## How to complete this task
Write the listing out again word for word. Pictures do not belong in the copy.

## Records supplied
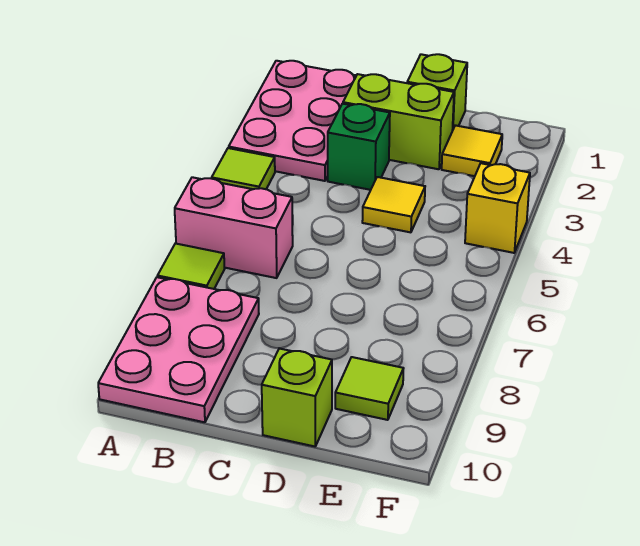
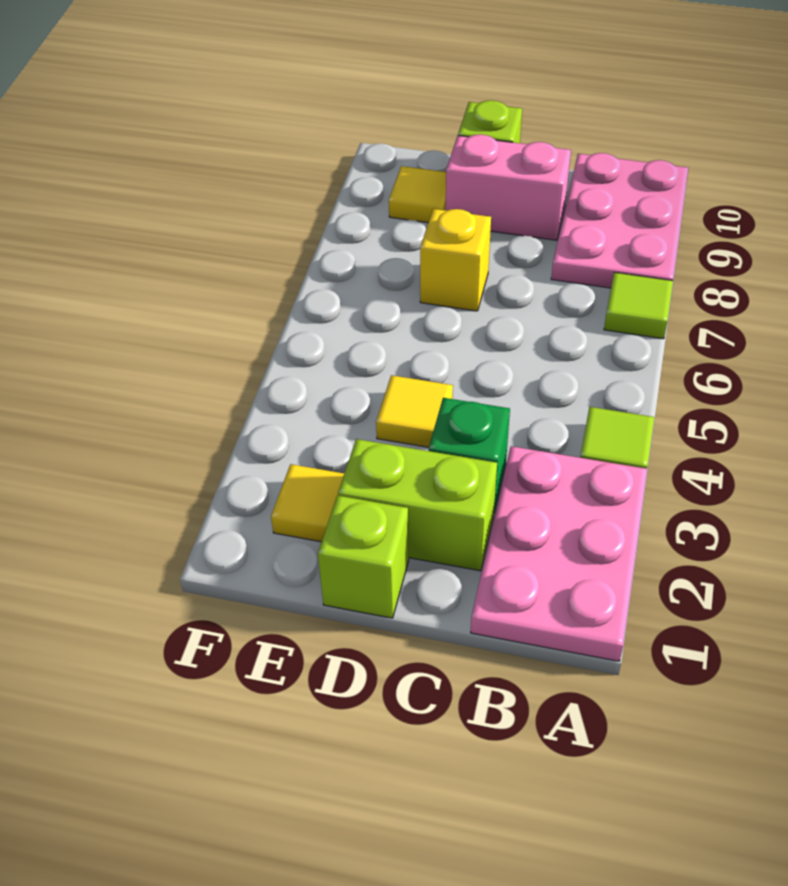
pink brick A6:B6 level 1 -> pink brick C9:D9 level 1
lime tile E9 level 1 -> yellow tile E9 level 1
yellow brick F4 level 1 -> yellow brick D7 level 1

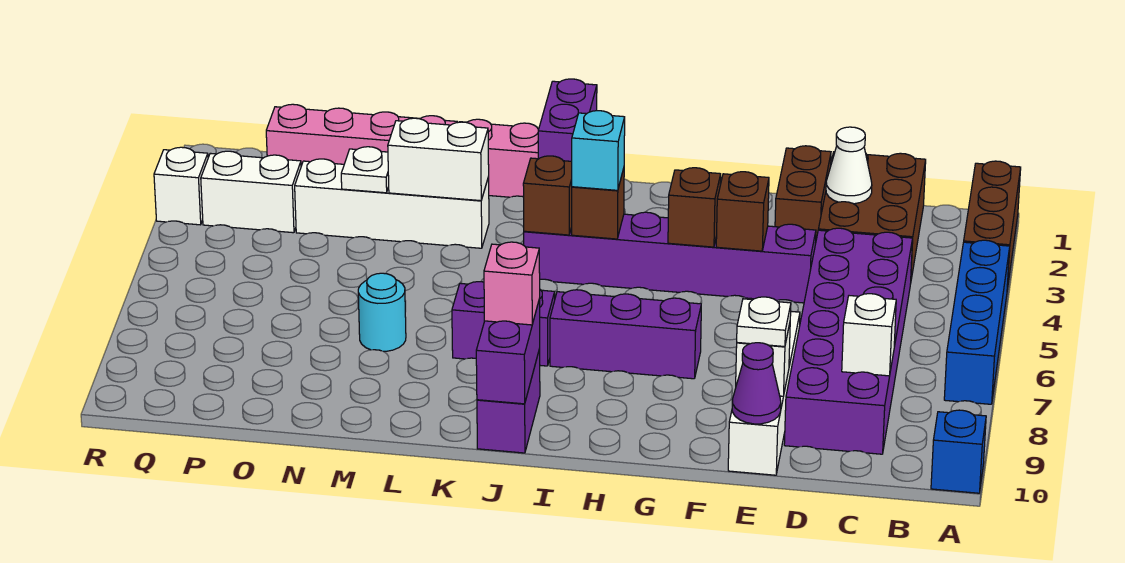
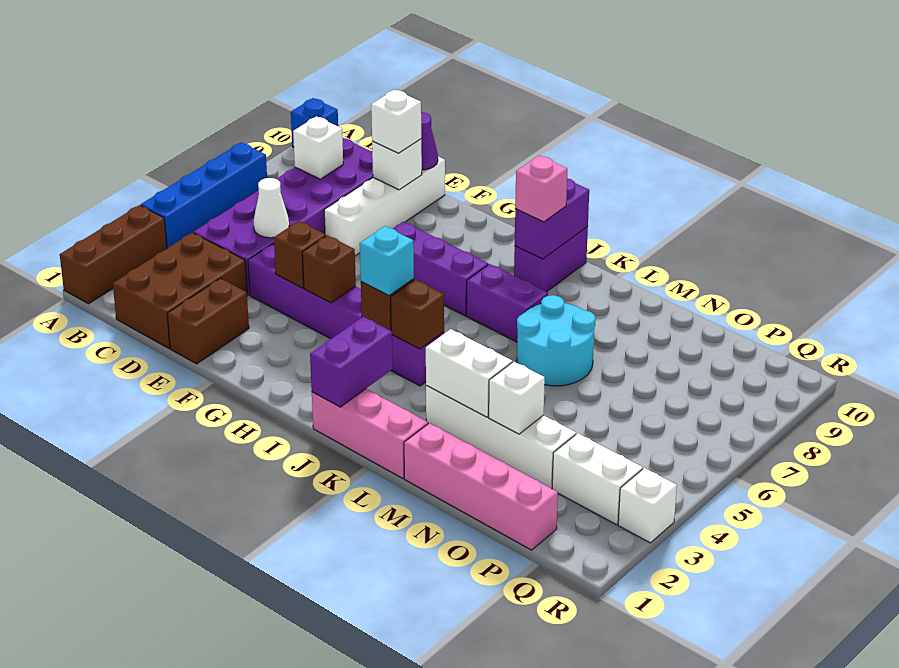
white cone D2 level 2 -> white cone D5 level 2
white plate E9 level 3 -> white brick E9 level 3
cyan round brick M7 level 1 -> cyan round brick L6:M7 level 1
white plate N3 level 2 -> white brick N3 level 2

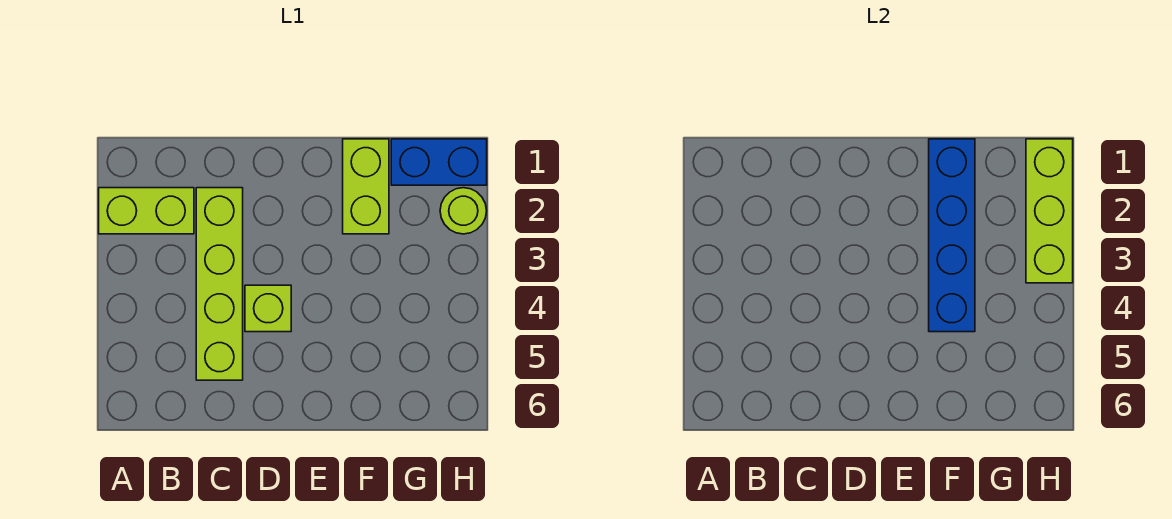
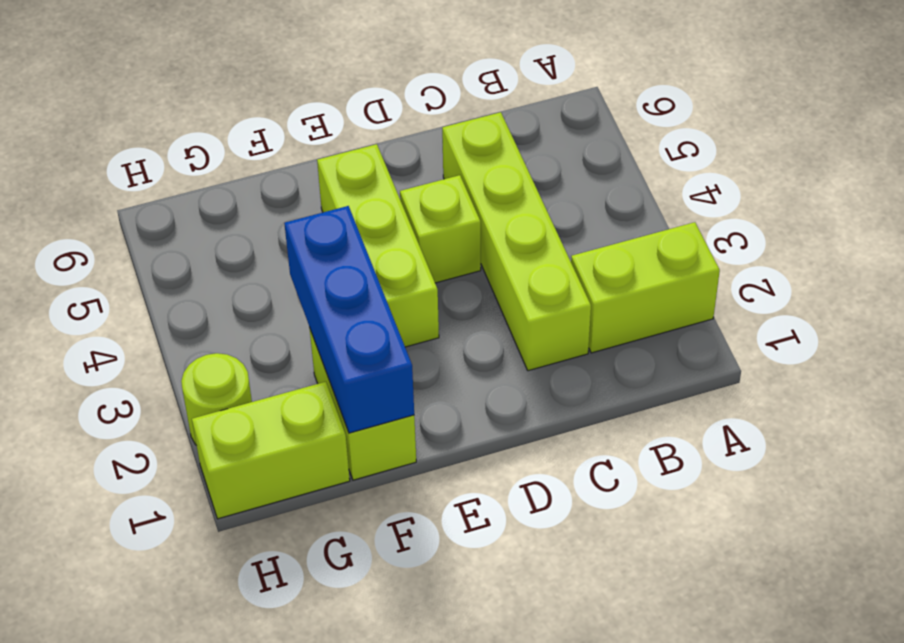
blue brick F1:F4 level 2 -> blue brick F1:F3 level 2
blue brick G1:H1 level 1 -> lime brick G1:H1 level 1
lime brick H1:H3 level 2 -> lime brick E3:E5 level 1

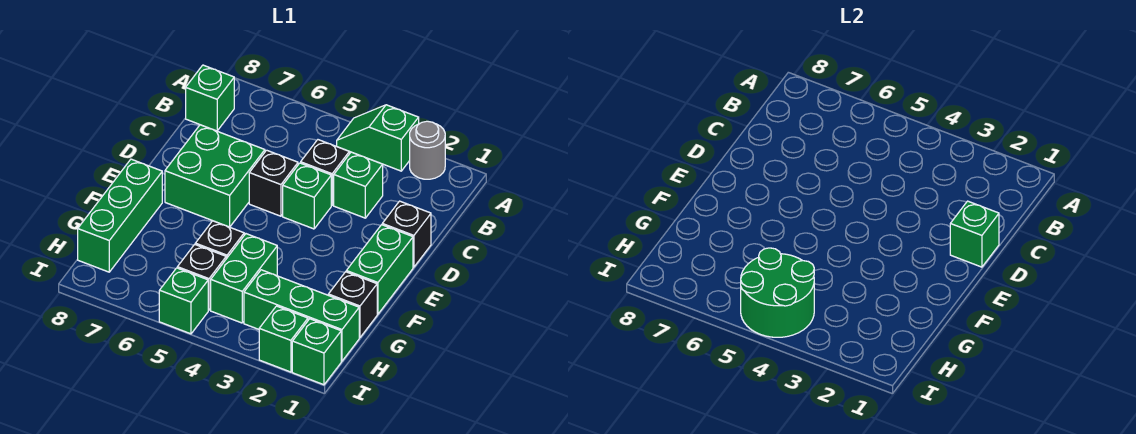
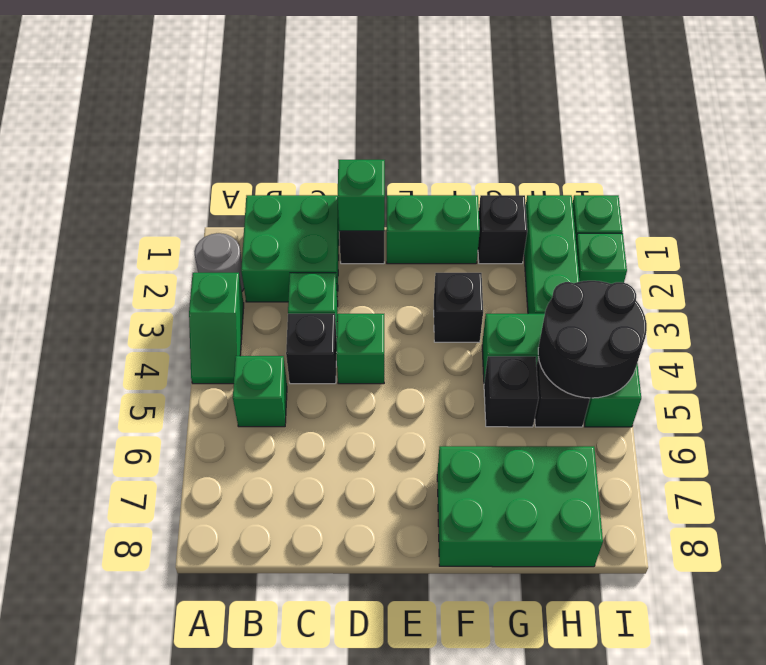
green brick B8 level 1 -> green brick B5 level 1
black brick D5 level 1 -> black brick F3 level 1
green brick D6:E7 level 1 -> green brick B1:C2 level 1
green brick F8:H8 level 1 -> green brick F7:H8 level 1
green round brick H4:I5 level 2 -> black round brick H4:I5 level 2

## Answer to this problem
pink brick A6:B6 level 1 -> pink brick C9:D9 level 1
lime tile E9 level 1 -> yellow tile E9 level 1
yellow brick F4 level 1 -> yellow brick D7 level 1

white cone D2 level 2 -> white cone D5 level 2
white plate E9 level 3 -> white brick E9 level 3
cyan round brick M7 level 1 -> cyan round brick L6:M7 level 1
white plate N3 level 2 -> white brick N3 level 2

blue brick F1:F4 level 2 -> blue brick F1:F3 level 2
blue brick G1:H1 level 1 -> lime brick G1:H1 level 1
lime brick H1:H3 level 2 -> lime brick E3:E5 level 1

green brick B8 level 1 -> green brick B5 level 1
black brick D5 level 1 -> black brick F3 level 1
green brick D6:E7 level 1 -> green brick B1:C2 level 1
green brick F8:H8 level 1 -> green brick F7:H8 level 1
green round brick H4:I5 level 2 -> black round brick H4:I5 level 2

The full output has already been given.